INPUT MATERIAL.
-------

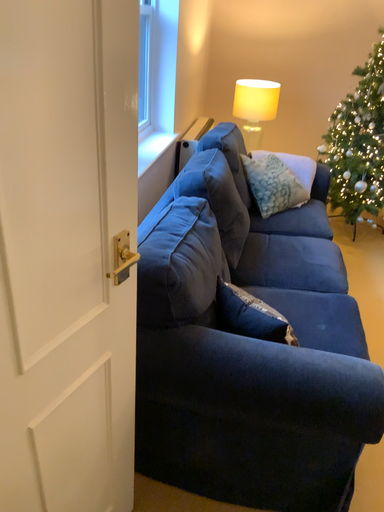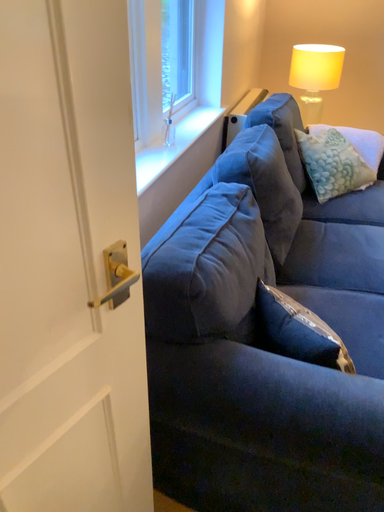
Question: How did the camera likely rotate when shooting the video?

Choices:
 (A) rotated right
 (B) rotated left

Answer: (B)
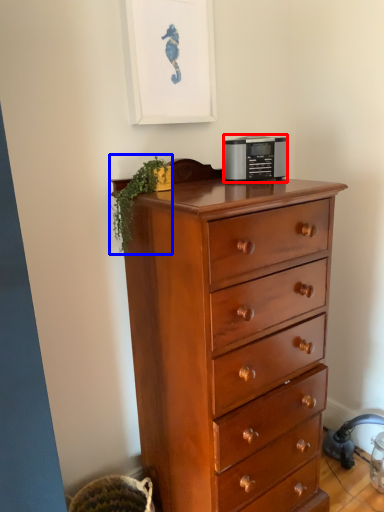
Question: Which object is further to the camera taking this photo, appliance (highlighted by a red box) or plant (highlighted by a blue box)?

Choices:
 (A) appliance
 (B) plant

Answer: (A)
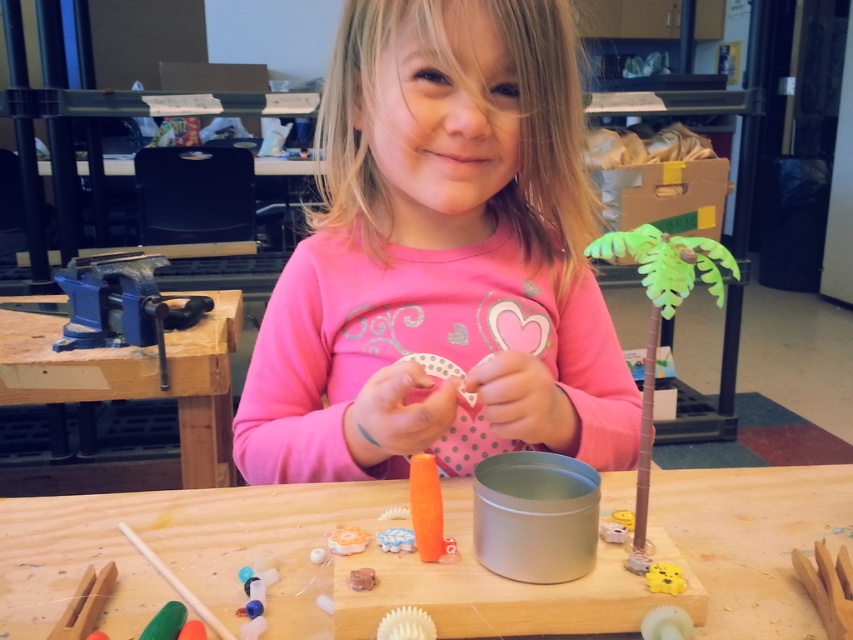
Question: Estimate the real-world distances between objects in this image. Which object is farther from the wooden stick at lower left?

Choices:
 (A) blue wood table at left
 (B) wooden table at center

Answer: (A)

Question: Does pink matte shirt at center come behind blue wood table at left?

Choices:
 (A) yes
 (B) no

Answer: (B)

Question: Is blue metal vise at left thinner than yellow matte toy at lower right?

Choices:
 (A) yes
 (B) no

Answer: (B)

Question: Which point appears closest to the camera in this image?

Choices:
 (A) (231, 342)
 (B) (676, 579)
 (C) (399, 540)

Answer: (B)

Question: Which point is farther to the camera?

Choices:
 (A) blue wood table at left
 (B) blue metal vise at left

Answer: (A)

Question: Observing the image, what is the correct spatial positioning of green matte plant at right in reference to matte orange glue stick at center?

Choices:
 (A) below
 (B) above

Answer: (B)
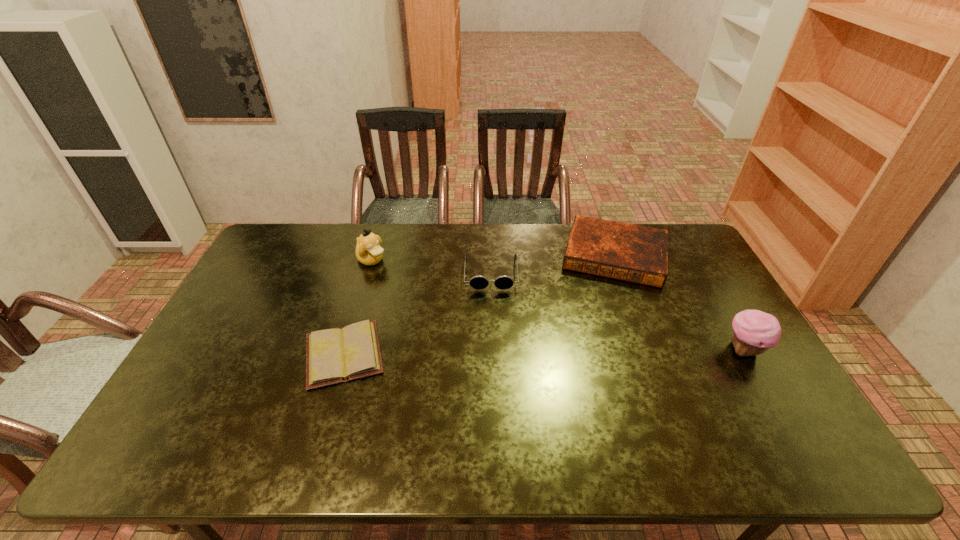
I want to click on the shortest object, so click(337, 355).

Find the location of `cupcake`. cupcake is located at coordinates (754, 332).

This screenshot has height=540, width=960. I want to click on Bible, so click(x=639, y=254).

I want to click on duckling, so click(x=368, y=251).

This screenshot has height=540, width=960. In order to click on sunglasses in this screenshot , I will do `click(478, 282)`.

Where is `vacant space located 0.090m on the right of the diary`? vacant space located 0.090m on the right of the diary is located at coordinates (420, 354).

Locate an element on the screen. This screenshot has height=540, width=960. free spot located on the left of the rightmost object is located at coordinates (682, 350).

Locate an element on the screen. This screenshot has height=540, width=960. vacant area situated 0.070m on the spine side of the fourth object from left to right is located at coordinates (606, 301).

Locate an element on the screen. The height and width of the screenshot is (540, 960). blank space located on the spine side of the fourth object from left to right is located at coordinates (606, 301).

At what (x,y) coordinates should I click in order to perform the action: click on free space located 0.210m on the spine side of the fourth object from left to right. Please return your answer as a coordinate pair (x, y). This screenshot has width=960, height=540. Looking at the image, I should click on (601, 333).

-------

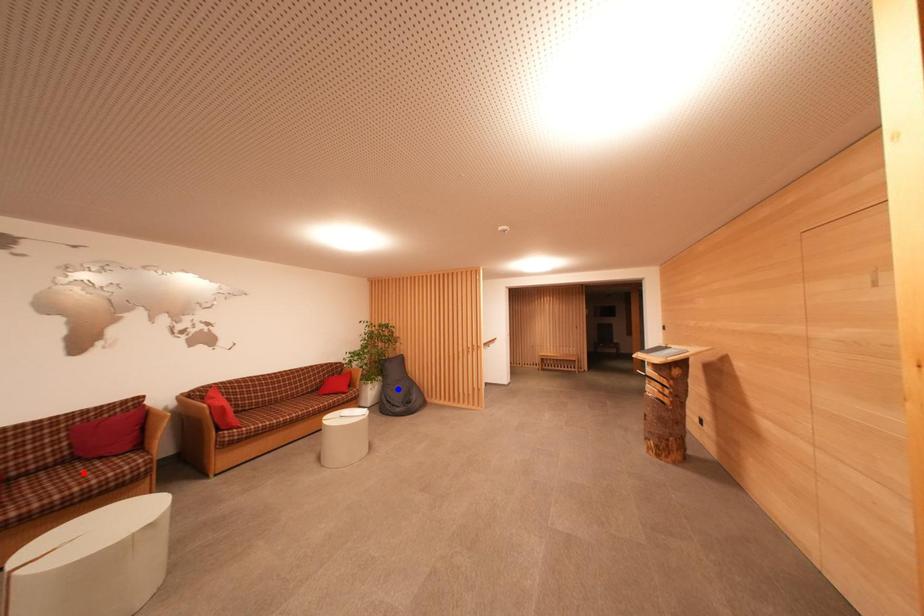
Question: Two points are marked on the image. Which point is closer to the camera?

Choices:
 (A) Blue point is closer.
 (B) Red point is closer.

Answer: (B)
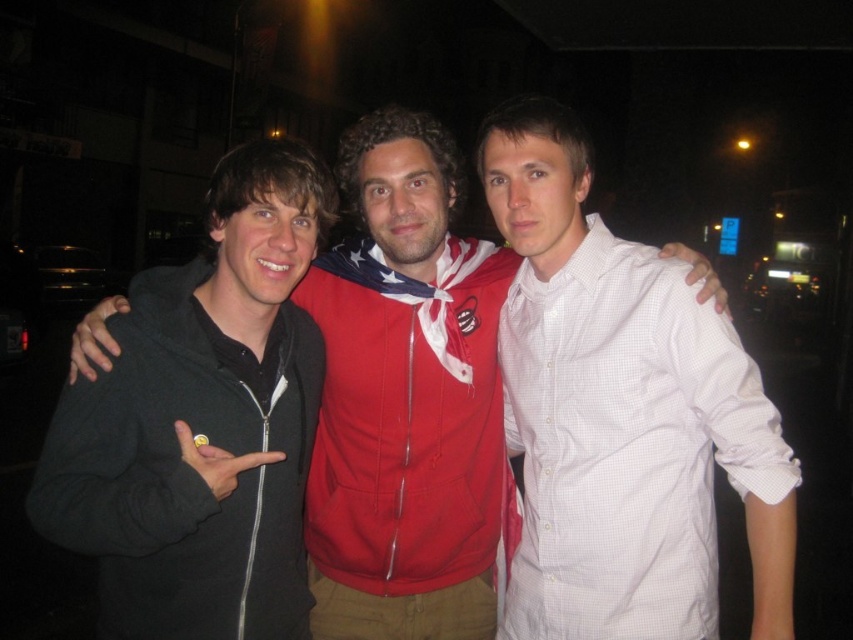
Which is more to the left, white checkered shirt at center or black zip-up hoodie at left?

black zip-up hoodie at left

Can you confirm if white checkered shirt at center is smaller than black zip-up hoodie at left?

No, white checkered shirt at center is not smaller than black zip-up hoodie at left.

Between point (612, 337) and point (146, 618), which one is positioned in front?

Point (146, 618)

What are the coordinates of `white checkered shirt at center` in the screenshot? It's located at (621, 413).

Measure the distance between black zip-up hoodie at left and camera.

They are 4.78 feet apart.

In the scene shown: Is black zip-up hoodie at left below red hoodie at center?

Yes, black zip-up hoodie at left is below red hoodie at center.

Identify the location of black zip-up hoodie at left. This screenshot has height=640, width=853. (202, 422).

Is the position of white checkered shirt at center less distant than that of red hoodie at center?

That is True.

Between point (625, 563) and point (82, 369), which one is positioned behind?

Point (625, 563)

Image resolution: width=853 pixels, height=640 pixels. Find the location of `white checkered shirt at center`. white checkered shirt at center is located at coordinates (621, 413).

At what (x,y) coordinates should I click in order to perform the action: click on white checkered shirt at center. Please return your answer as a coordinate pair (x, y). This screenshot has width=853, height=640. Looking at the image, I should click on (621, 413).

-------

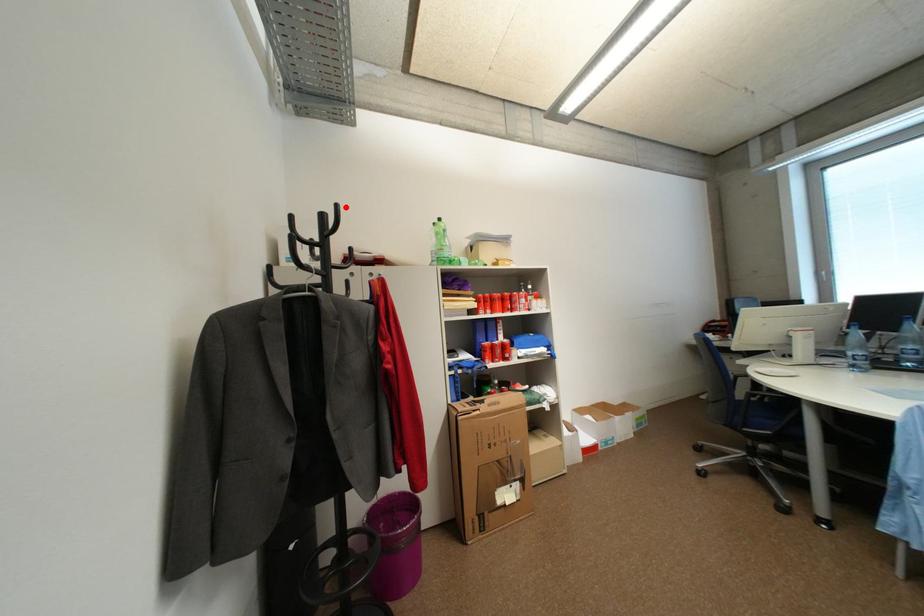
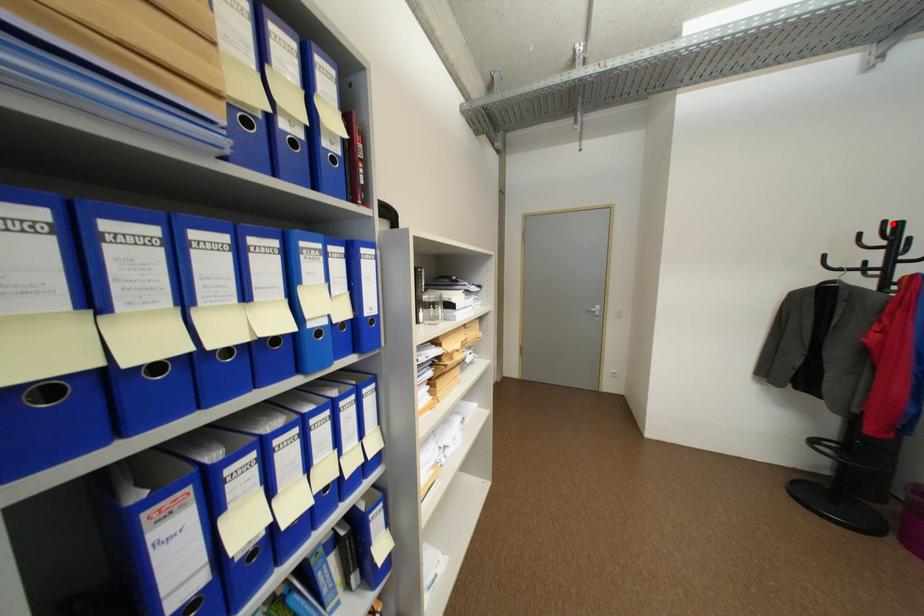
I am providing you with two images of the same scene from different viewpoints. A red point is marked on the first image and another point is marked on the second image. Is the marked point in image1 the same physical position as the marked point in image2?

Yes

-------

TASK OBJECTIVE.
Copy the lines of the records from the line containing "Between point (625, 563)" through the line containing "Image resolution: width=853", inclusive, reproducing them without alteration.

REPLY TO THE EXERCISE.
Between point (625, 563) and point (82, 369), which one is positioned behind?

Point (625, 563)

Image resolution: width=853 pixels, height=640 pixels. Find the location of `white checkered shirt at center`. white checkered shirt at center is located at coordinates (621, 413).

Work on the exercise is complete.